## MATERIAL FOR THIS TASK:
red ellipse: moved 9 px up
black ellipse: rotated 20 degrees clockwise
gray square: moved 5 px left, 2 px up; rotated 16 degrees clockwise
---
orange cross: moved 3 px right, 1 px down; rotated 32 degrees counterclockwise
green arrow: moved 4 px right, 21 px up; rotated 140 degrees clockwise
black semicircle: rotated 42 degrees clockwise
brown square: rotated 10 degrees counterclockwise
---
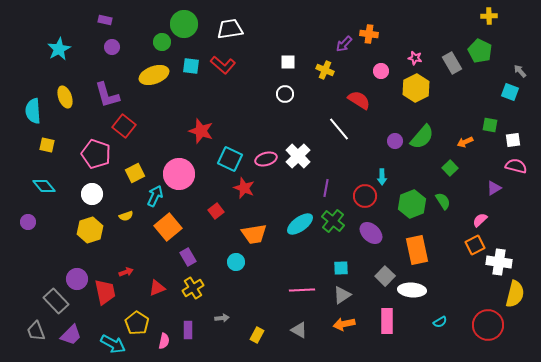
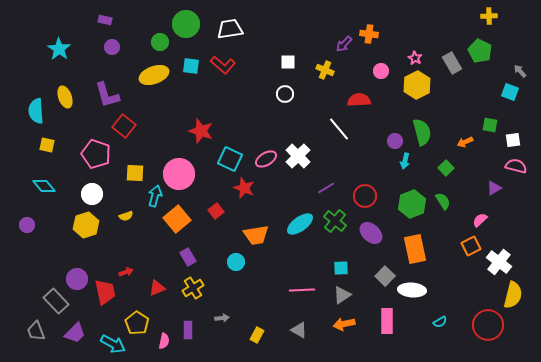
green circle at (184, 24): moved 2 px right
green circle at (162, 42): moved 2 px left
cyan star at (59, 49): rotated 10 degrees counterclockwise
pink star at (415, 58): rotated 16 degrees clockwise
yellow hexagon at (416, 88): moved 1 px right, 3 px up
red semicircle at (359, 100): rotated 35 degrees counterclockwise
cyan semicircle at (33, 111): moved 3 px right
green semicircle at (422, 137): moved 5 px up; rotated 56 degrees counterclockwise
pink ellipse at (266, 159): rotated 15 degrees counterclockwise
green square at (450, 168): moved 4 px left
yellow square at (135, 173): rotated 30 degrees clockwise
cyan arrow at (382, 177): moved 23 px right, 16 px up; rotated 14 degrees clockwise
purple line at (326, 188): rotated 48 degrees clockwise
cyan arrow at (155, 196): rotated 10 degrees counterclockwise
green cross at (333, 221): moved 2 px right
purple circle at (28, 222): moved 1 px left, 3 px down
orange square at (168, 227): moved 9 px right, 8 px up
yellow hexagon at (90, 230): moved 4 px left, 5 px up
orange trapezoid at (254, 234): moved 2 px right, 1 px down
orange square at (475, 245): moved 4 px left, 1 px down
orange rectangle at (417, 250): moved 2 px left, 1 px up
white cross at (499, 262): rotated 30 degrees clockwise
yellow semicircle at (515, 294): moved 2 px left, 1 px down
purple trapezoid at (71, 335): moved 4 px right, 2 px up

## ABOUT THIS EXERCISE:
Using the data above, reproduce exactly the lines from the line that contains "green square at (450, 168): moved 4 px left" through the line that contains "purple trapezoid at", including both.

## RESPONSE TO THIS EXERCISE:
green square at (450, 168): moved 4 px left
yellow square at (135, 173): rotated 30 degrees clockwise
cyan arrow at (382, 177): moved 23 px right, 16 px up; rotated 14 degrees clockwise
purple line at (326, 188): rotated 48 degrees clockwise
cyan arrow at (155, 196): rotated 10 degrees counterclockwise
green cross at (333, 221): moved 2 px right
purple circle at (28, 222): moved 1 px left, 3 px down
orange square at (168, 227): moved 9 px right, 8 px up
yellow hexagon at (90, 230): moved 4 px left, 5 px up
orange trapezoid at (254, 234): moved 2 px right, 1 px down
orange square at (475, 245): moved 4 px left, 1 px down
orange rectangle at (417, 250): moved 2 px left, 1 px up
white cross at (499, 262): rotated 30 degrees clockwise
yellow semicircle at (515, 294): moved 2 px left, 1 px down
purple trapezoid at (71, 335): moved 4 px right, 2 px up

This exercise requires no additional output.